## ABOUT THIS EXERCISE
The whole of the data must be transcribed exactly.

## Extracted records
________________________________________
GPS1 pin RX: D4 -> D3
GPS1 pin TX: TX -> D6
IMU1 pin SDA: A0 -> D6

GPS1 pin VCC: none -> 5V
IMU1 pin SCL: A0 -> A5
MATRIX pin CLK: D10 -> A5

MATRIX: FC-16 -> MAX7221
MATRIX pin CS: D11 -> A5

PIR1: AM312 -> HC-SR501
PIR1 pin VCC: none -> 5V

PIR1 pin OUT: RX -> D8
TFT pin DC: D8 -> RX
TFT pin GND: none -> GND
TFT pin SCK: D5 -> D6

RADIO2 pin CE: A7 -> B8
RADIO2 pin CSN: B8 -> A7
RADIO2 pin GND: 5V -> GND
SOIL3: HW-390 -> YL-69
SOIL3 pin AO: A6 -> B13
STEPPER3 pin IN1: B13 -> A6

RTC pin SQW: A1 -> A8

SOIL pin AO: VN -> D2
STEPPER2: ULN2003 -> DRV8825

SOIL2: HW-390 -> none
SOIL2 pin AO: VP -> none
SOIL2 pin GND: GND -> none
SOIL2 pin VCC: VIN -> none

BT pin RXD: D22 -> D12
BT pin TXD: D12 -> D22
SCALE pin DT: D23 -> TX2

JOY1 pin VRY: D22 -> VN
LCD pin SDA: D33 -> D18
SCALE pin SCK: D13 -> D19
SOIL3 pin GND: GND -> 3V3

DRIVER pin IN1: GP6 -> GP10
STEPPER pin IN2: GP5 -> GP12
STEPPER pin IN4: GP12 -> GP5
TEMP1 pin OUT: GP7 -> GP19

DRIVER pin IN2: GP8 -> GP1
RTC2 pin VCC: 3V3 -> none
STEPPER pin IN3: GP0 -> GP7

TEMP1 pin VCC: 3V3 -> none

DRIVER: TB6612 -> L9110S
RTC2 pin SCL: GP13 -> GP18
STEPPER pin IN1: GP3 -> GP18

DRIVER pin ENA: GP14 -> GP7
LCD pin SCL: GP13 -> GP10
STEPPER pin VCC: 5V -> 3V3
________________________________________
## OUTPUT FOR THIS EXERCISE
GPS1 pin RX: D4 -> D3
GPS1 pin TX: TX -> D6
IMU1 pin SDA: A0 -> D6

GPS1 pin VCC: none -> 5V
IMU1 pin SCL: A0 -> A5
MATRIX pin CLK: D10 -> A5

MATRIX: FC-16 -> MAX7221
MATRIX pin CS: D11 -> A5

PIR1: AM312 -> HC-SR501
PIR1 pin VCC: none -> 5V

PIR1 pin OUT: RX -> D8
TFT pin DC: D8 -> RX
TFT pin GND: none -> GND
TFT pin SCK: D5 -> D6

RADIO2 pin CE: A7 -> B8
RADIO2 pin CSN: B8 -> A7
RADIO2 pin GND: 5V -> GND
SOIL3: HW-390 -> YL-69
SOIL3 pin AO: A6 -> B13
STEPPER3 pin IN1: B13 -> A6

RTC pin SQW: A1 -> A8

SOIL pin AO: VN -> D2
STEPPER2: ULN2003 -> DRV8825

SOIL2: HW-390 -> none
SOIL2 pin AO: VP -> none
SOIL2 pin GND: GND -> none
SOIL2 pin VCC: VIN -> none

BT pin RXD: D22 -> D12
BT pin TXD: D12 -> D22
SCALE pin DT: D23 -> TX2

JOY1 pin VRY: D22 -> VN
LCD pin SDA: D33 -> D18
SCALE pin SCK: D13 -> D19
SOIL3 pin GND: GND -> 3V3

DRIVER pin IN1: GP6 -> GP10
STEPPER pin IN2: GP5 -> GP12
STEPPER pin IN4: GP12 -> GP5
TEMP1 pin OUT: GP7 -> GP19

DRIVER pin IN2: GP8 -> GP1
RTC2 pin VCC: 3V3 -> none
STEPPER pin IN3: GP0 -> GP7

TEMP1 pin VCC: 3V3 -> none

DRIVER: TB6612 -> L9110S
RTC2 pin SCL: GP13 -> GP18
STEPPER pin IN1: GP3 -> GP18

DRIVER pin ENA: GP14 -> GP7
LCD pin SCL: GP13 -> GP10
STEPPER pin VCC: 5V -> 3V3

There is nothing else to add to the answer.